**PROBLEM REQUIREMENTS:**
In the records below, copy the line that contains "(264, 297) = (162, 272): orange" and each line after it, word for word, through the last.

Scene images with change listings
┄┄┄┄┄┄┄┄┄┄

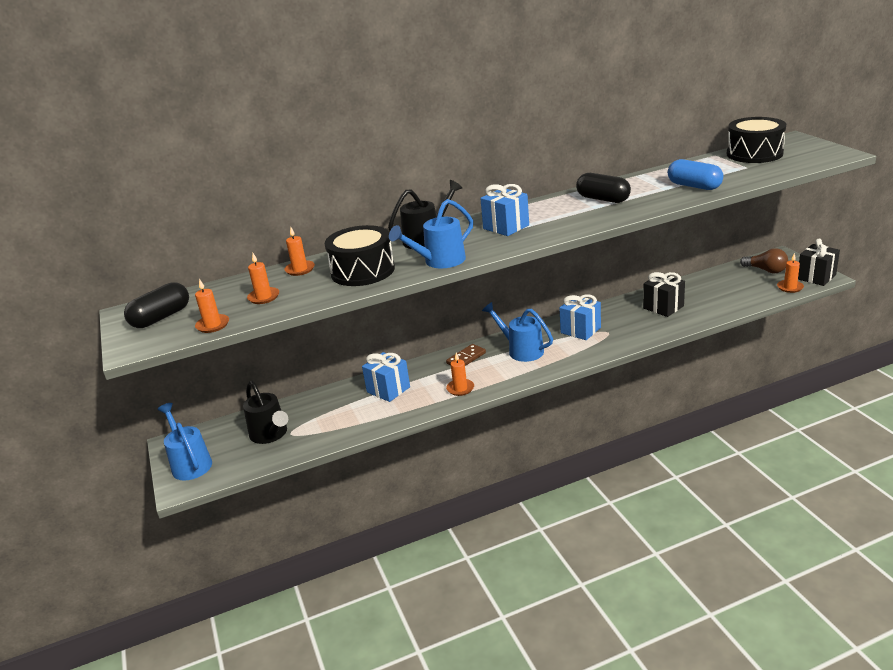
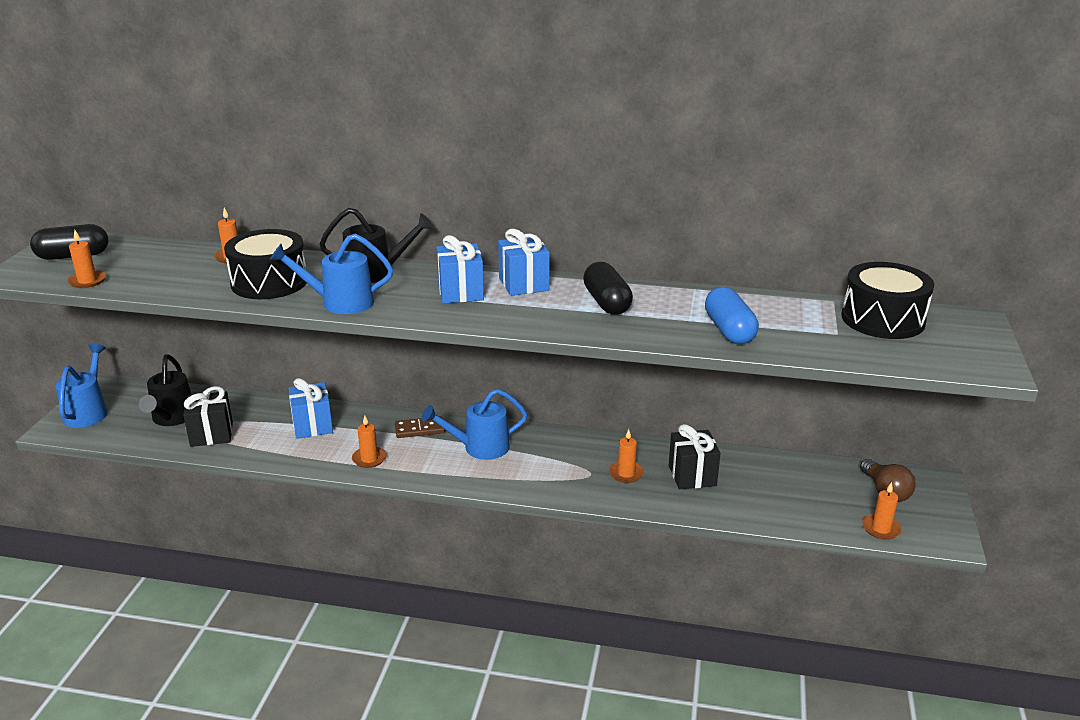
camera: 30 degrees right, 0 degrees up
(264, 297) = (162, 272): orange candle -> orange candle (626, 473)
(521, 350) = (479, 448): blue watering can -> blue watering can turned 90 degrees counterclockwise
(580, 330) = (567, 456): blue gift -> blue gift (523, 284)
(816, 277) = (938, 533): black gift -> black gift (211, 434)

┄┄┄┄┄┄┄┄┄┄

**THE COMPLETED TASK:**
(264, 297) = (162, 272): orange candle -> orange candle (626, 473)
(521, 350) = (479, 448): blue watering can -> blue watering can turned 90 degrees counterclockwise
(580, 330) = (567, 456): blue gift -> blue gift (523, 284)
(816, 277) = (938, 533): black gift -> black gift (211, 434)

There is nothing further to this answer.